__Activity__: Where the records below show a line containing "yellow semicircle: (86, 72)", start copying; end with the line containing "yellow triangle: (77, 128) -> (61, 96), moved", and copy it too.

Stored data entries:
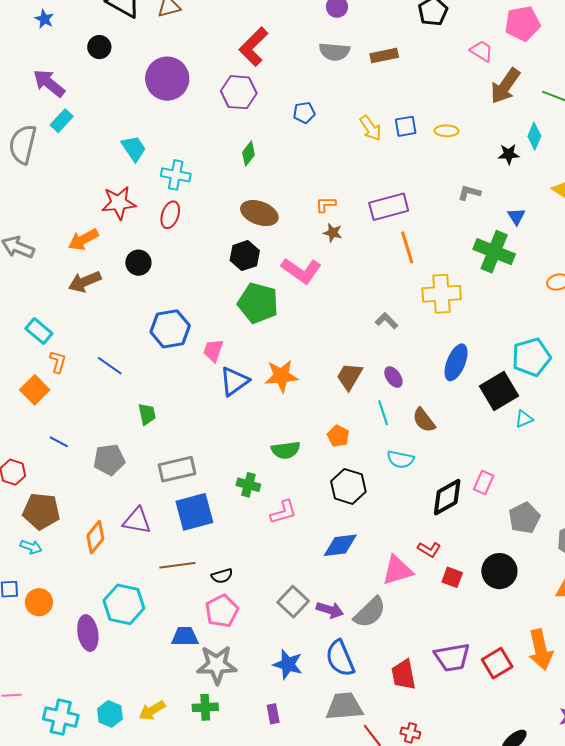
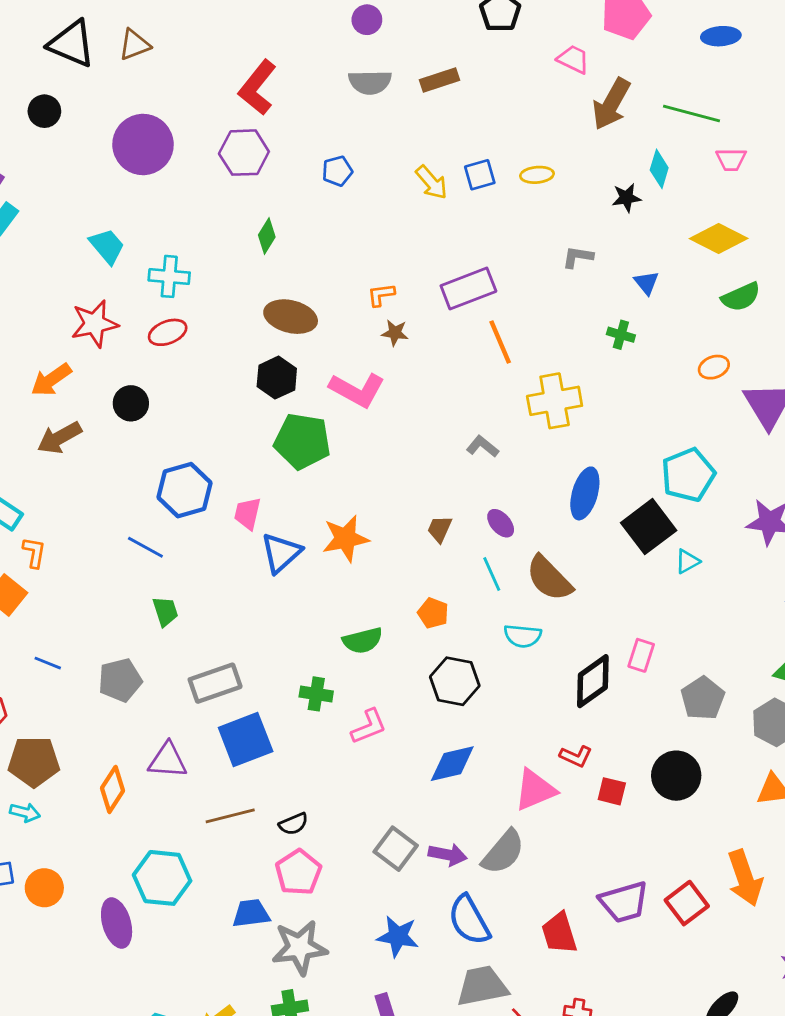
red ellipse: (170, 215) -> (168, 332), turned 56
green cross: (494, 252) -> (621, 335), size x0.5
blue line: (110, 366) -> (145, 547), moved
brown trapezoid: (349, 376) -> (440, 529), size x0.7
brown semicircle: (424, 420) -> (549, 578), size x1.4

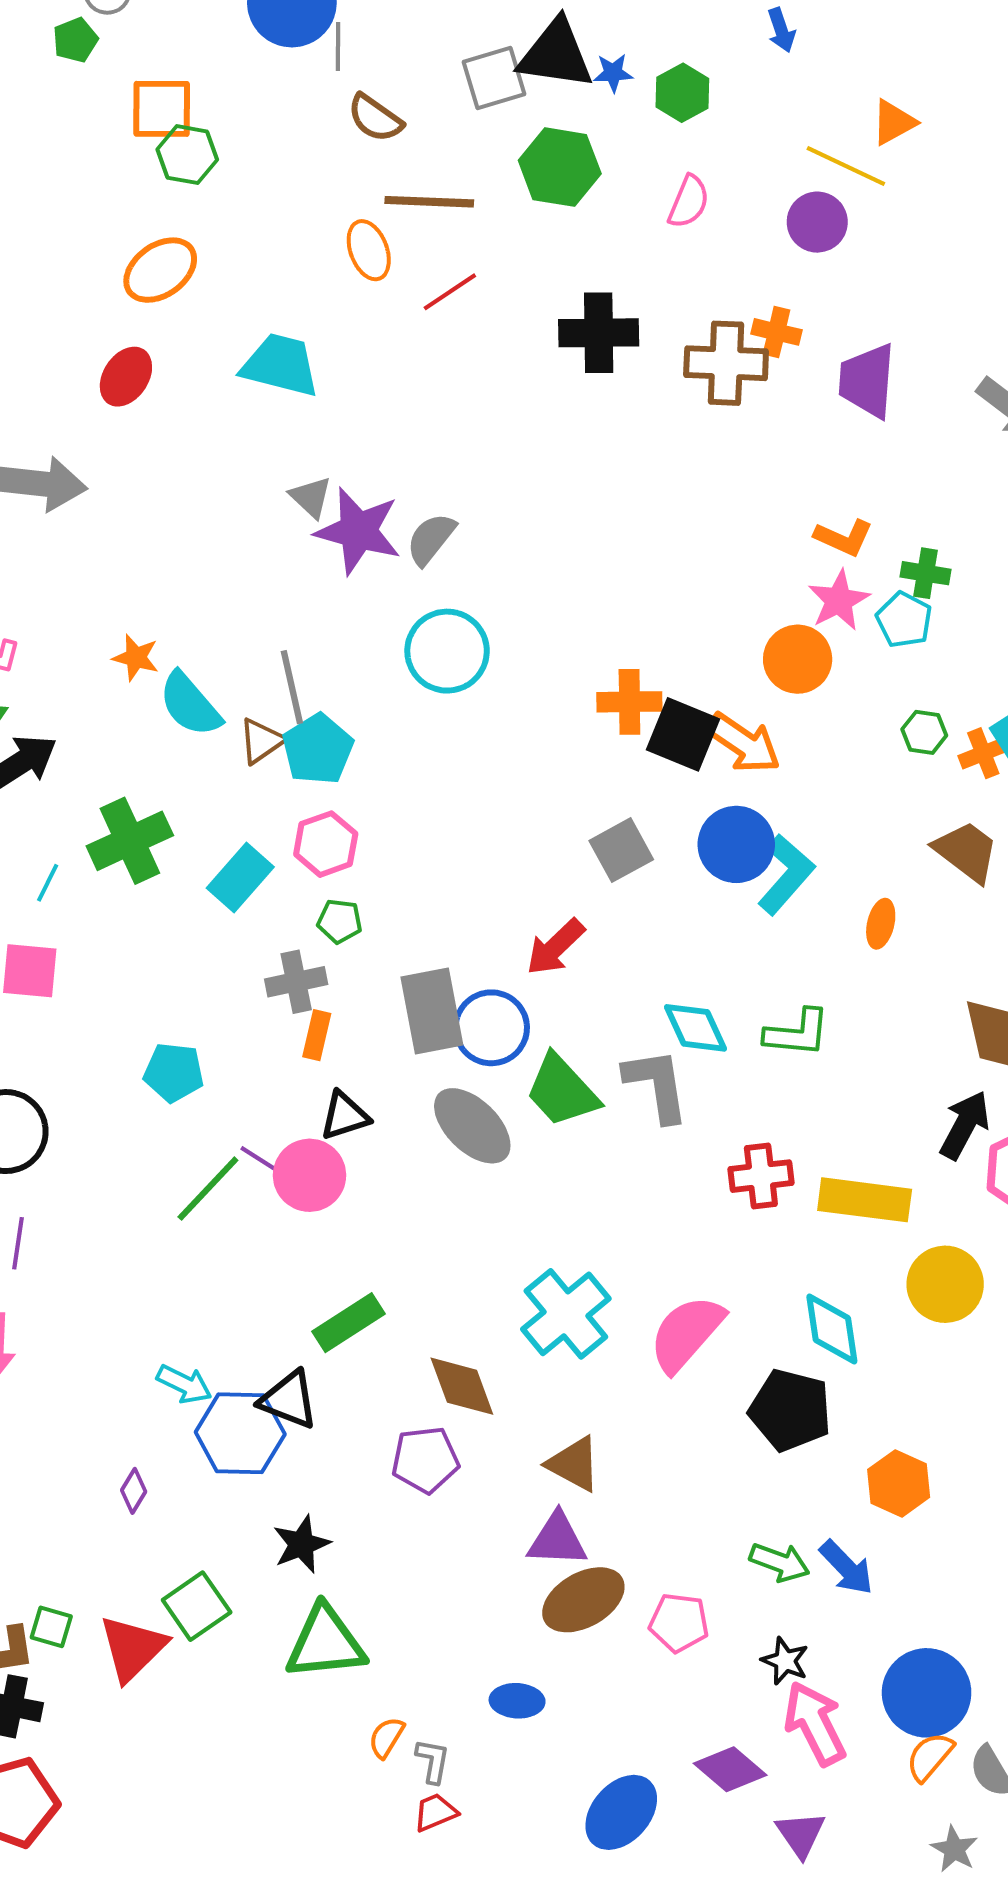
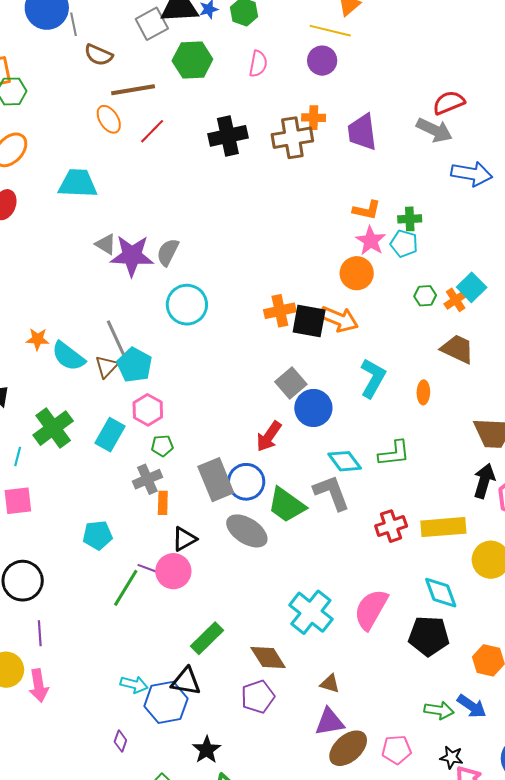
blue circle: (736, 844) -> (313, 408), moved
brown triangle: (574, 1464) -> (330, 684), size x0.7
--
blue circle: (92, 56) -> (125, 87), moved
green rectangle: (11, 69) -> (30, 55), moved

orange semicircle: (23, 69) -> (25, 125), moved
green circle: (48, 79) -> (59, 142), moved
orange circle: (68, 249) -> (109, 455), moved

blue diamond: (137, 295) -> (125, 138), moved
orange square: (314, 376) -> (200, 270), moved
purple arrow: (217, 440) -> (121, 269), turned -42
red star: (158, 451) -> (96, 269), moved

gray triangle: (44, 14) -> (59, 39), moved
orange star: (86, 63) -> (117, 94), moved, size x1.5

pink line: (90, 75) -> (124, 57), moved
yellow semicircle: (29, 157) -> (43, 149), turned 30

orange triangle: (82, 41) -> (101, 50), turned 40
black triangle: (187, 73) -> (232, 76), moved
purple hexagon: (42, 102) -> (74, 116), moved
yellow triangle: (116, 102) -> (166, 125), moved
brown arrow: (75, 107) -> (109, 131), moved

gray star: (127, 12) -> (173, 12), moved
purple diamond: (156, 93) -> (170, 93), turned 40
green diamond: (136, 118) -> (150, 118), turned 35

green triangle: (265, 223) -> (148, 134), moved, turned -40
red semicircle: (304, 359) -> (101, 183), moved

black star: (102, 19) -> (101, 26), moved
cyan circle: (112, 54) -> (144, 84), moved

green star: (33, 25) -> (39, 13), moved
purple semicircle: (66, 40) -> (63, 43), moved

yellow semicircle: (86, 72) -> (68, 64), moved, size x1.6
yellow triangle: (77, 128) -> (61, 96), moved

__Answer for this exercise__:
yellow semicircle: (86, 72) -> (68, 64), moved, size x1.6
yellow triangle: (77, 128) -> (61, 96), moved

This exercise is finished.